◆ ASSIGNED TASK ◆
Without the pictures, write out every entry that follows exactly.

Start of INFORMATION PROVIDED

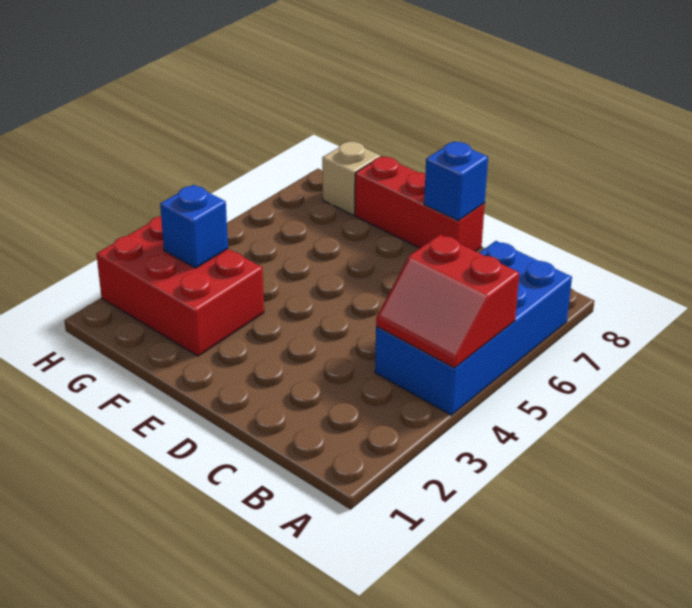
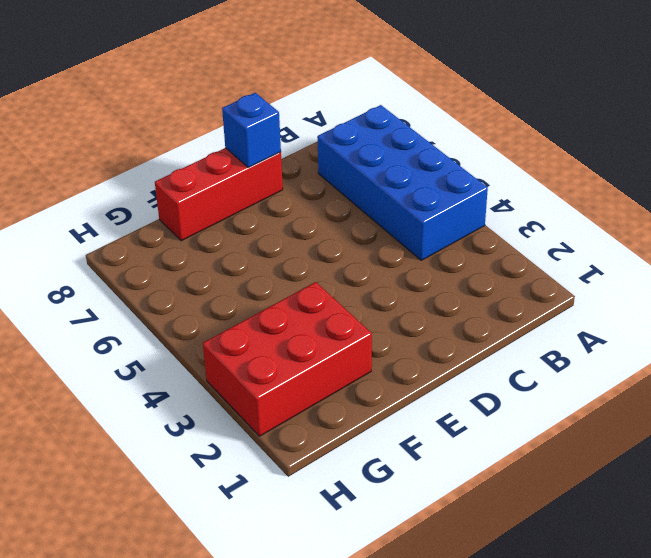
none -> tan brick G8 level 1
none -> red slope A4:B5 level 2 top 5

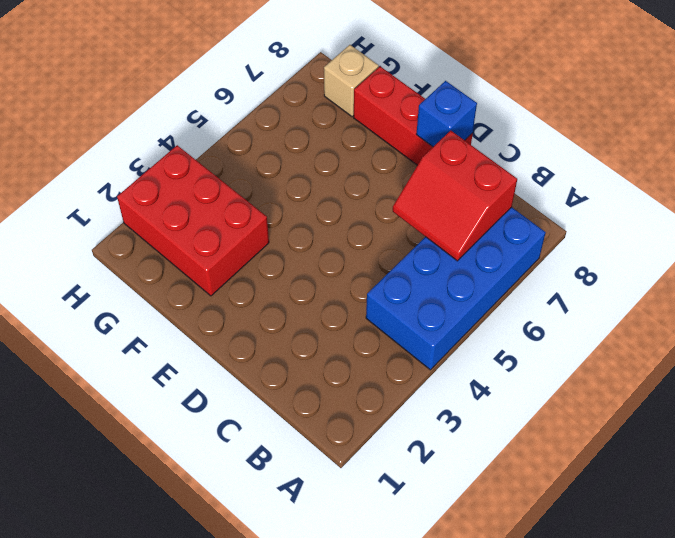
red slope B6:C7 level 2 top 7 -> red slope A4:B5 level 2 top 5
none -> blue brick G3 level 2

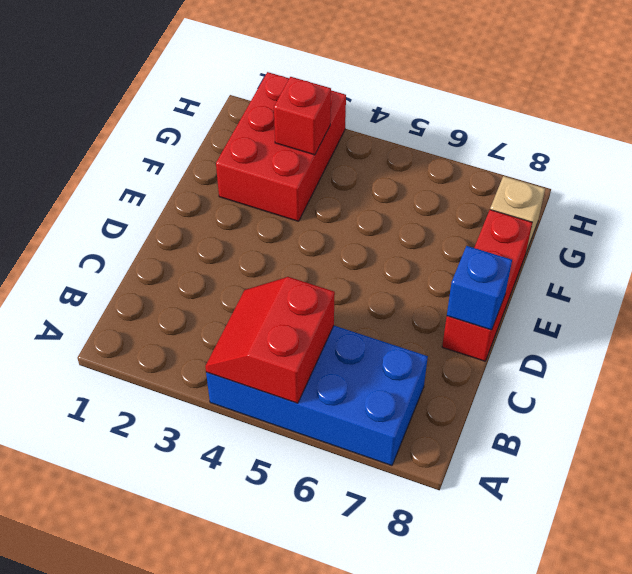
red brick G3 level 2 -> blue brick G3 level 2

End of INFORMATION PROVIDED

◆ FINISHED EXERCISE ◆
none -> tan brick G8 level 1
none -> red slope A4:B5 level 2 top 5

red slope B6:C7 level 2 top 7 -> red slope A4:B5 level 2 top 5
none -> blue brick G3 level 2

red brick G3 level 2 -> blue brick G3 level 2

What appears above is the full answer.